START GIVEN DATA

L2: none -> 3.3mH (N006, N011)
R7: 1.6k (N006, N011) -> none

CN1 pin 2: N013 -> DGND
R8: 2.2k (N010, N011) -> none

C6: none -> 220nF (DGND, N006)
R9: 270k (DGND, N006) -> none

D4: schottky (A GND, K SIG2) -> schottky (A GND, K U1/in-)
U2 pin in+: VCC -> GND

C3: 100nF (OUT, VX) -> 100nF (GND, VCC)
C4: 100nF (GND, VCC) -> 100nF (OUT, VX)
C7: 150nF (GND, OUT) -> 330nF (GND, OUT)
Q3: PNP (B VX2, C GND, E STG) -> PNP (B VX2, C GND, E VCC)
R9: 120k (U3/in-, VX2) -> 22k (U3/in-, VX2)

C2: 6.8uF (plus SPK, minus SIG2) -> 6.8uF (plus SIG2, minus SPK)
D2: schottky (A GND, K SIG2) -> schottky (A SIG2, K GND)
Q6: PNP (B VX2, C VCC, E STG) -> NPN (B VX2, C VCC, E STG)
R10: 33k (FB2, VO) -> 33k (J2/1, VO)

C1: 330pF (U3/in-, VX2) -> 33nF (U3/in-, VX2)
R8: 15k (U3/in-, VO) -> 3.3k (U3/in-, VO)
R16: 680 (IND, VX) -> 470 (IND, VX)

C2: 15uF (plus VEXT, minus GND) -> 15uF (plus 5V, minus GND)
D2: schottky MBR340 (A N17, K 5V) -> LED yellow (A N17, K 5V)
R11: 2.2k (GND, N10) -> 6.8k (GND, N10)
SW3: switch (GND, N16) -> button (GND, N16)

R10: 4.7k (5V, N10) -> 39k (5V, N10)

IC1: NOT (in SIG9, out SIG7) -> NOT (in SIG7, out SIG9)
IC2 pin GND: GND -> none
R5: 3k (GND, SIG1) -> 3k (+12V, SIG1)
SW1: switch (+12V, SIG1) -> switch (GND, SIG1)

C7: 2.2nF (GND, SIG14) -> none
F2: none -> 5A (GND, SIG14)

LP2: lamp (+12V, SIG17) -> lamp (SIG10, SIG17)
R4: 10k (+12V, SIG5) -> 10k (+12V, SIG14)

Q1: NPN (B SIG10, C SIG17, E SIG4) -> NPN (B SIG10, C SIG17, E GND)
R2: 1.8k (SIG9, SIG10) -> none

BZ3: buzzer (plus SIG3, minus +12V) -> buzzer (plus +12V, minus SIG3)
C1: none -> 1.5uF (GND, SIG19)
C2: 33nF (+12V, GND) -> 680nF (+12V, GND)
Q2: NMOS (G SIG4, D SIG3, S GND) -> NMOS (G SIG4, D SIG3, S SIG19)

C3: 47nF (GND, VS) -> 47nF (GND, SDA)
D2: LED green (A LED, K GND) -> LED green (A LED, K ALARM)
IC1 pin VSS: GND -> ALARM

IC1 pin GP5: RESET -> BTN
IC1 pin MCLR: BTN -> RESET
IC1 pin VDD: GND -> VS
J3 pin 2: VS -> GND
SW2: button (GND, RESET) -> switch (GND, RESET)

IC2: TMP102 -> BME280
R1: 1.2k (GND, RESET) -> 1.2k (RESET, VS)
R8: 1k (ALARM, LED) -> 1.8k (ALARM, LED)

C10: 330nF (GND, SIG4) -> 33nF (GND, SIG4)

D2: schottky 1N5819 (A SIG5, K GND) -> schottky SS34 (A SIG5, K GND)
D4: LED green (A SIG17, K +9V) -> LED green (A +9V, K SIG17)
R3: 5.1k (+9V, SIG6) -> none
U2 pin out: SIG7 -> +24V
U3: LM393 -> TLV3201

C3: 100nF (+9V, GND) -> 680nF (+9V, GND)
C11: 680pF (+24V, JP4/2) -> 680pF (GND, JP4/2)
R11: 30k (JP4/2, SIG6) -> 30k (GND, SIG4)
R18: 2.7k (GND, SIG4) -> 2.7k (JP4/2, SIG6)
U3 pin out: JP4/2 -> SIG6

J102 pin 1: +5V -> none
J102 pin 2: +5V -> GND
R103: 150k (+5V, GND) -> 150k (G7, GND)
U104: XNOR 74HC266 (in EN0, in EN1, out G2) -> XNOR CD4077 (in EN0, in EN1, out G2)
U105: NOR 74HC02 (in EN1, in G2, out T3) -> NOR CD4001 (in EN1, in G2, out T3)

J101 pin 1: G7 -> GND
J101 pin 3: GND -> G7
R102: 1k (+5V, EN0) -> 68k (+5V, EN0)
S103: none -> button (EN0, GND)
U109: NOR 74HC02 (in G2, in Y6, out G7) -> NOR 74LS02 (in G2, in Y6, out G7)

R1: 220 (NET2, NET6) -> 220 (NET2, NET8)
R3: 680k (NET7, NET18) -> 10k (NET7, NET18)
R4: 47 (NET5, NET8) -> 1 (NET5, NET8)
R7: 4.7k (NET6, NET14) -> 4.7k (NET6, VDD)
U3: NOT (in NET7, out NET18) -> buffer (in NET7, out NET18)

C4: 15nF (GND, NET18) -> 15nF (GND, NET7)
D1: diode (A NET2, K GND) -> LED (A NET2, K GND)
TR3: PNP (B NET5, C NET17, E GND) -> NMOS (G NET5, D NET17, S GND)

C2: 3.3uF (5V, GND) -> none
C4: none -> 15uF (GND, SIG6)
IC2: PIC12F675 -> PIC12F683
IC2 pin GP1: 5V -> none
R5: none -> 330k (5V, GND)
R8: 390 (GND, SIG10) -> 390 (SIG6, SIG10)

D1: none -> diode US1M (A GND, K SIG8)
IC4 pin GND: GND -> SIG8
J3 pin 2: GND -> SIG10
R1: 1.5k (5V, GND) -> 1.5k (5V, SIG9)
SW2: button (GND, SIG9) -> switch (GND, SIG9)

END GIVEN DATA

THE PROBLEM
Print, from the entries above, the line with "U2 pin in+: VCC -> GND", the line with "C1: 330pF (U3/in-, VX2) -> 33nF (U3/in-, VX2)" and all lines between them, exactly and with nothing else.

ANSWER TO THE PROBLEM
U2 pin in+: VCC -> GND

C3: 100nF (OUT, VX) -> 100nF (GND, VCC)
C4: 100nF (GND, VCC) -> 100nF (OUT, VX)
C7: 150nF (GND, OUT) -> 330nF (GND, OUT)
Q3: PNP (B VX2, C GND, E STG) -> PNP (B VX2, C GND, E VCC)
R9: 120k (U3/in-, VX2) -> 22k (U3/in-, VX2)

C2: 6.8uF (plus SPK, minus SIG2) -> 6.8uF (plus SIG2, minus SPK)
D2: schottky (A GND, K SIG2) -> schottky (A SIG2, K GND)
Q6: PNP (B VX2, C VCC, E STG) -> NPN (B VX2, C VCC, E STG)
R10: 33k (FB2, VO) -> 33k (J2/1, VO)

C1: 330pF (U3/in-, VX2) -> 33nF (U3/in-, VX2)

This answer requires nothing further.